**WHAT IS BEING ASKED**
Word for word, retype the lines from the one containing "OLED1 pin SCL: RX -> D4" to the one containing "TEMP: LM35 -> DS18B20" below, keeping both end lines and dropping the pictures.

**INPUT MATERIAL**

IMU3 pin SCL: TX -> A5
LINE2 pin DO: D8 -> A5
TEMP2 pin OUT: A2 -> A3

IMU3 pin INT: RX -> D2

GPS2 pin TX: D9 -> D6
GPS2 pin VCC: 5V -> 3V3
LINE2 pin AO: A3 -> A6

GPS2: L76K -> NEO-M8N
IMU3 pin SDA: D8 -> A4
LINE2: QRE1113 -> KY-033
--
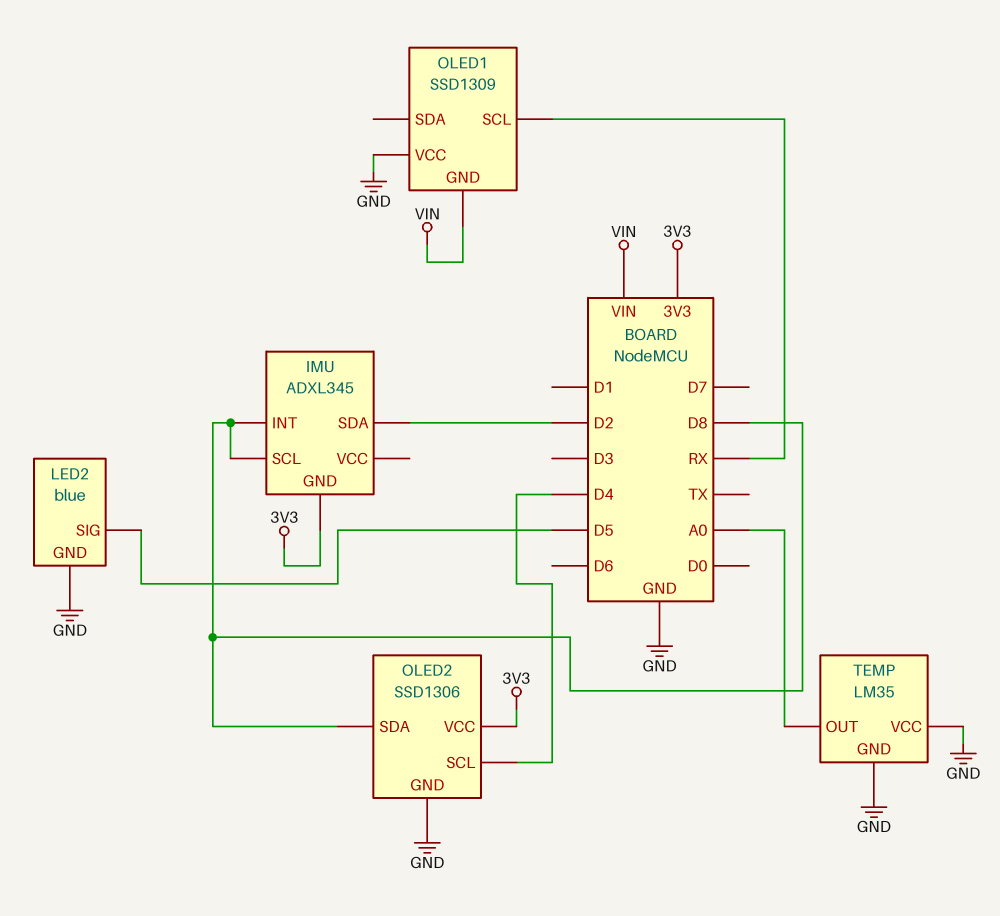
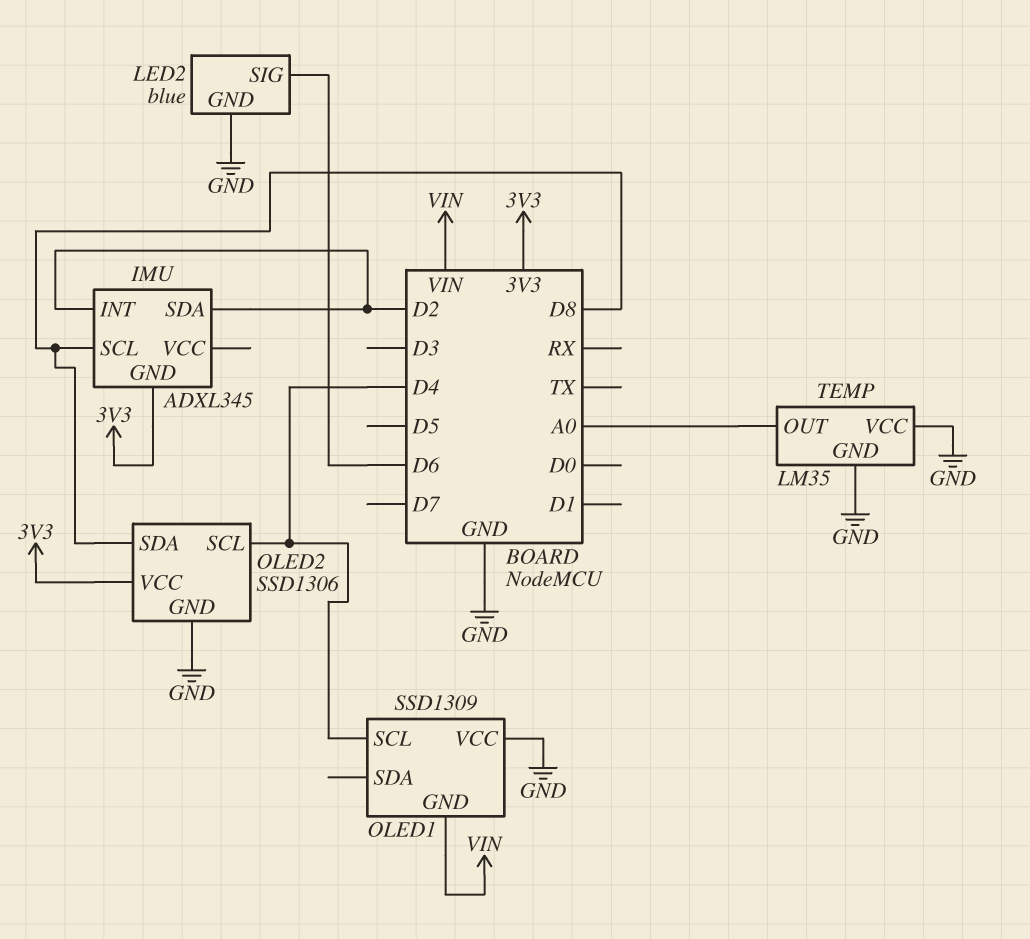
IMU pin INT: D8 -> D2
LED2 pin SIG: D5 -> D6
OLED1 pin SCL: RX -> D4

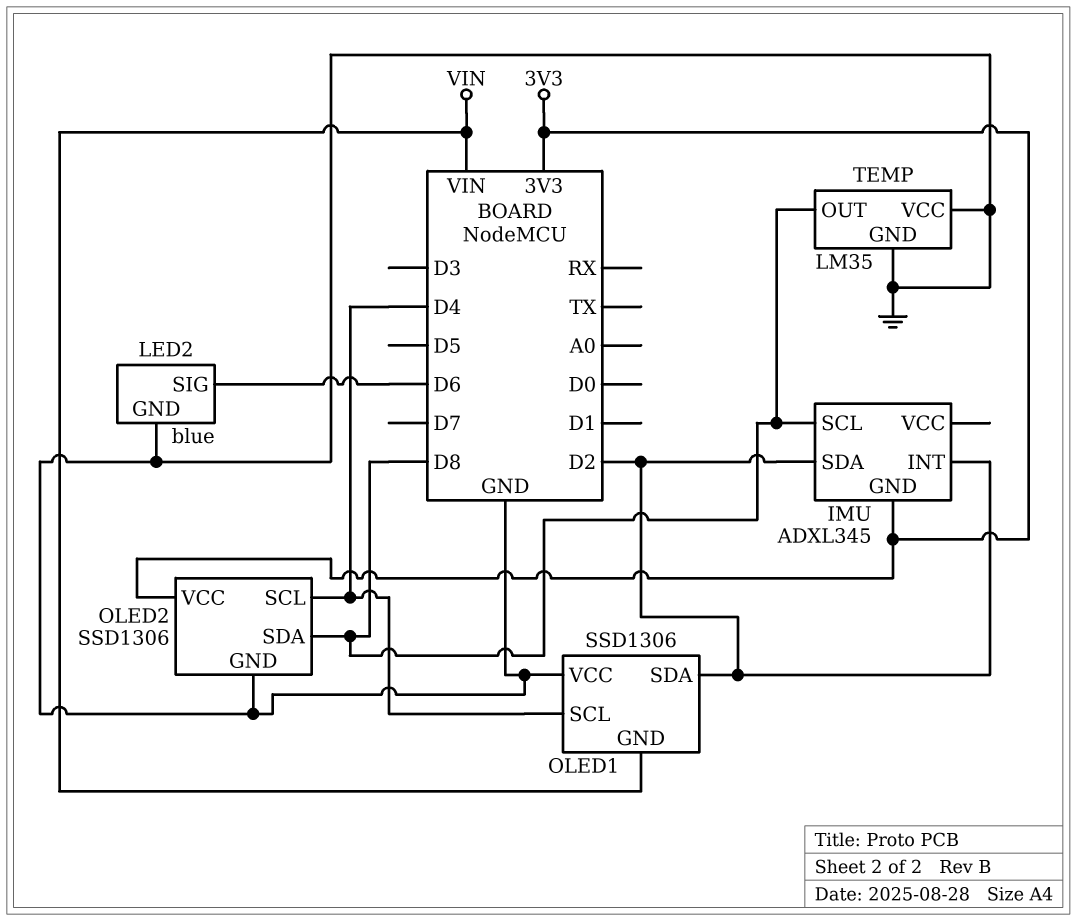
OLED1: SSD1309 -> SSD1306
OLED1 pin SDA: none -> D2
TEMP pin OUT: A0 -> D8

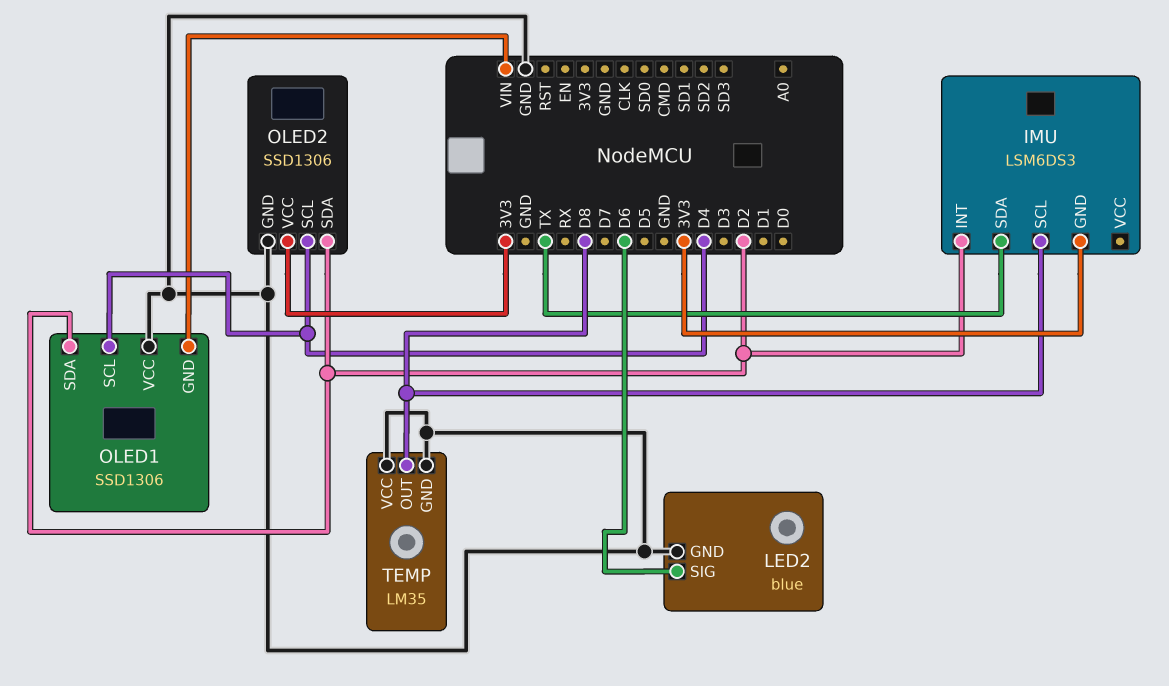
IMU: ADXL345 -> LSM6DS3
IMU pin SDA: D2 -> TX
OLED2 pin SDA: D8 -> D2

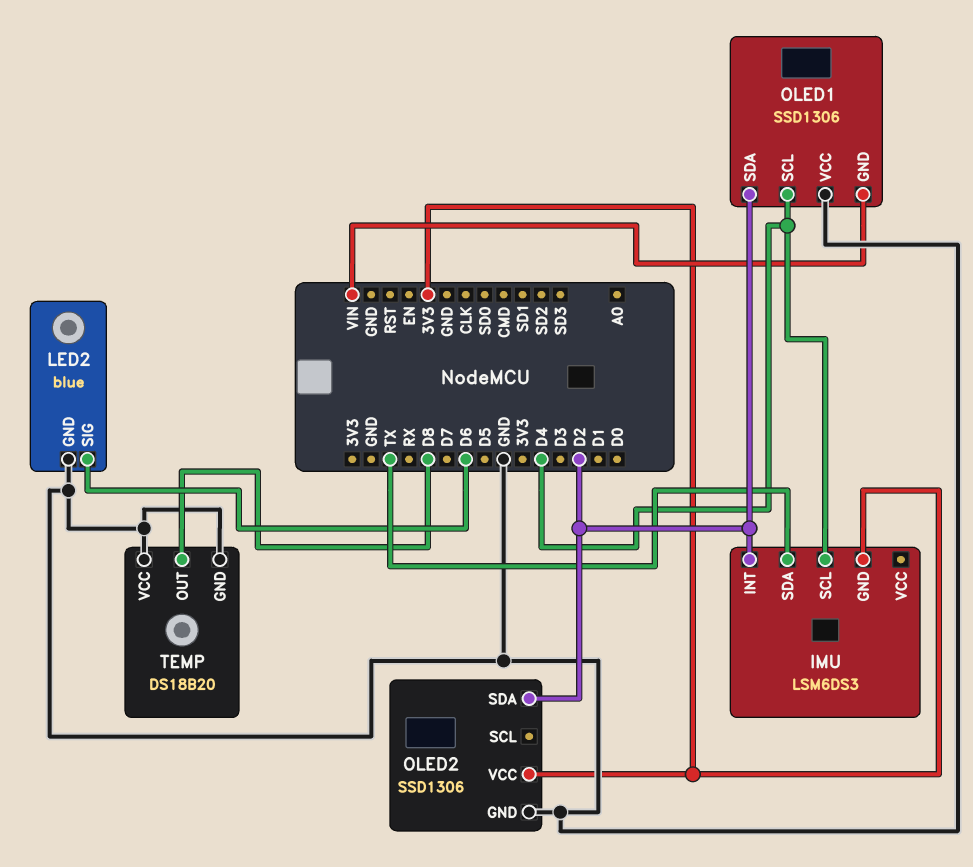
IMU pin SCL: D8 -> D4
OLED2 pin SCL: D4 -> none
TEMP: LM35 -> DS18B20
---
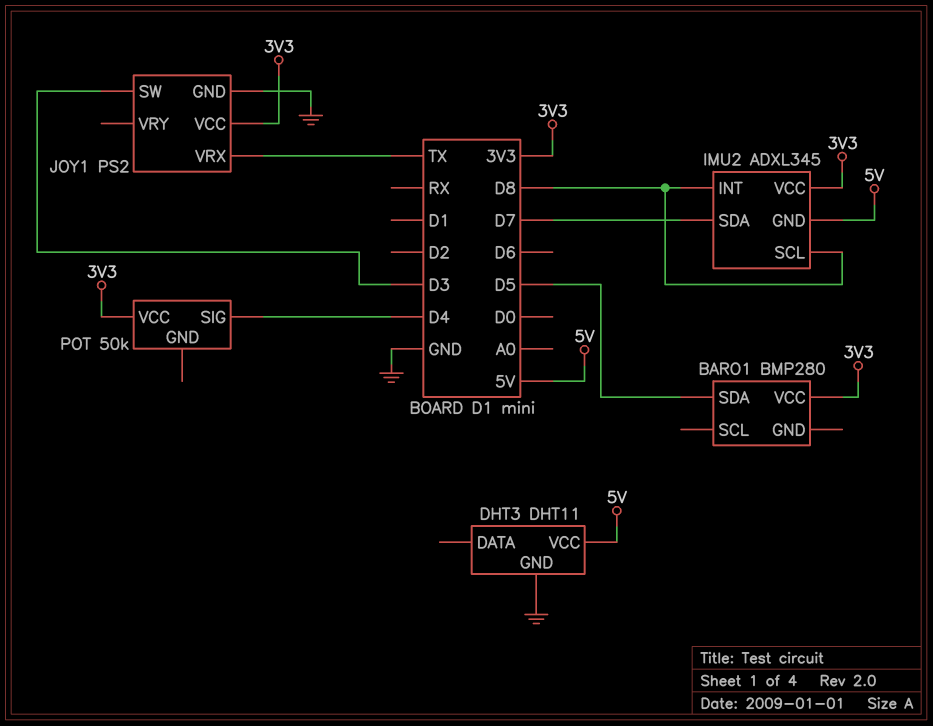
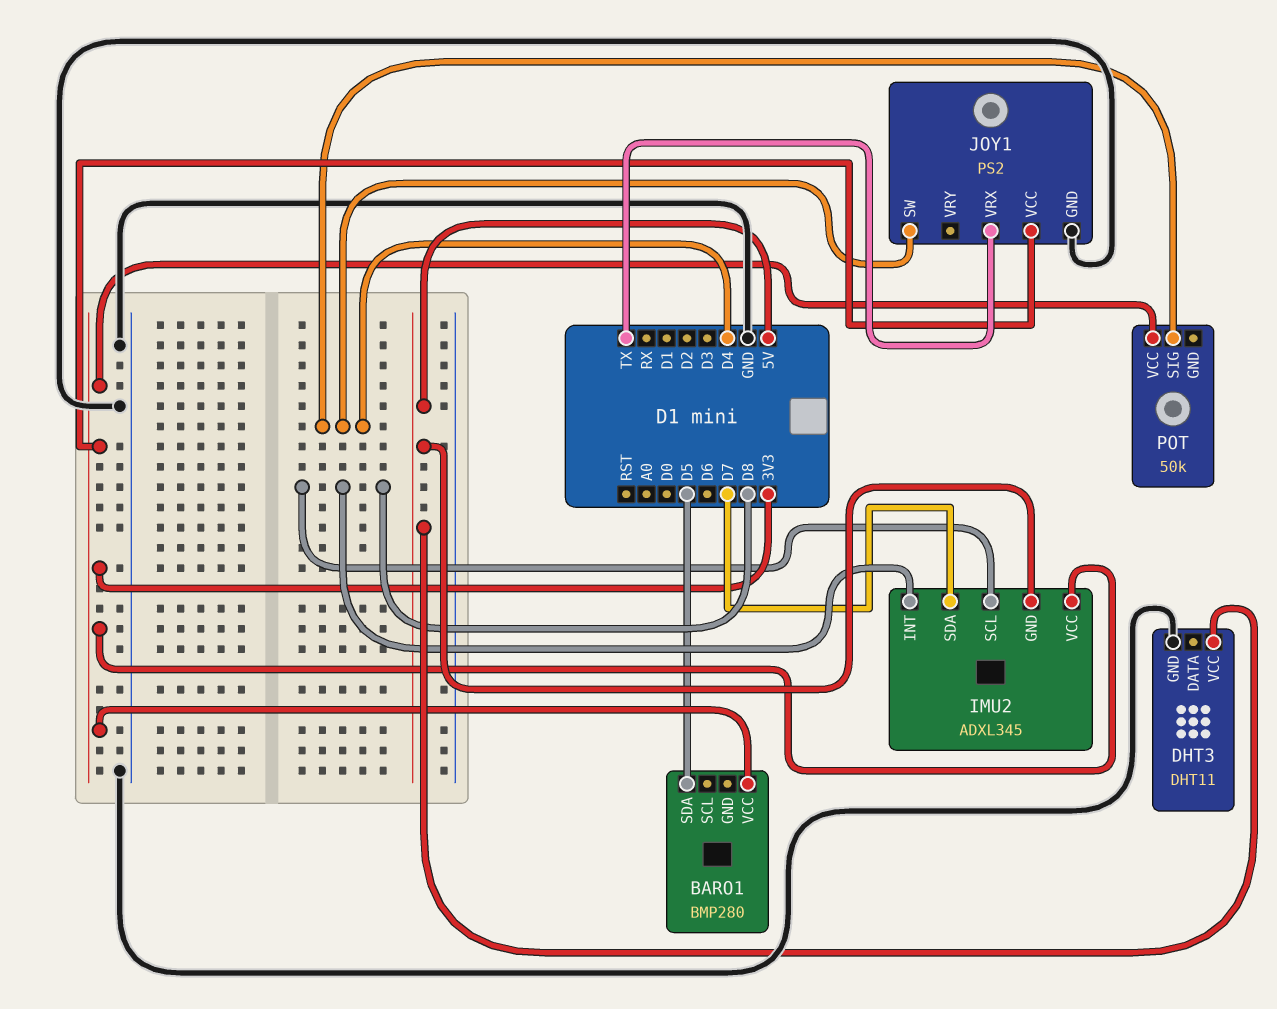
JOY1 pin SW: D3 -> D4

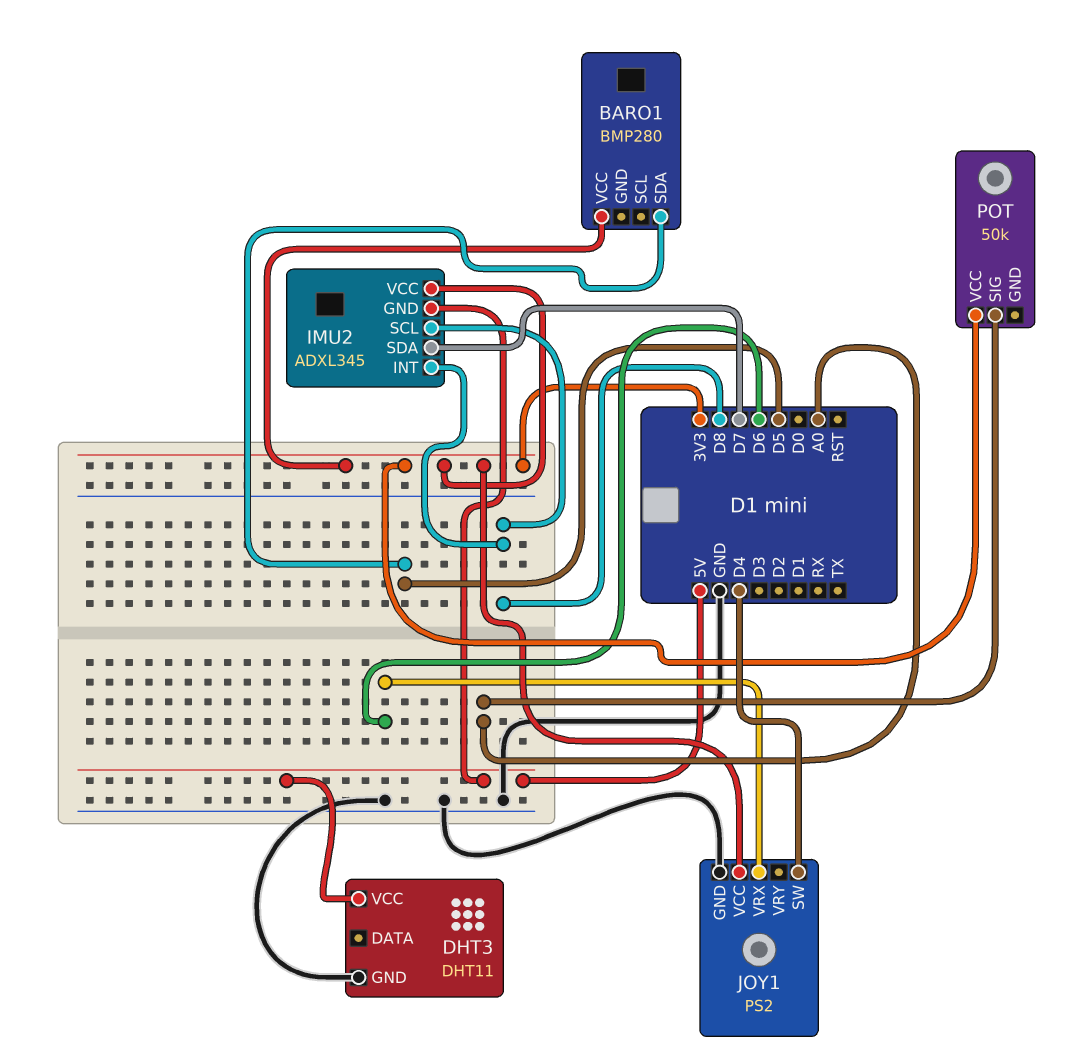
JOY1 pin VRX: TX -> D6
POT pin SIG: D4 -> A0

**OUTPUT**
OLED1 pin SCL: RX -> D4

OLED1: SSD1309 -> SSD1306
OLED1 pin SDA: none -> D2
TEMP pin OUT: A0 -> D8

IMU: ADXL345 -> LSM6DS3
IMU pin SDA: D2 -> TX
OLED2 pin SDA: D8 -> D2

IMU pin SCL: D8 -> D4
OLED2 pin SCL: D4 -> none
TEMP: LM35 -> DS18B20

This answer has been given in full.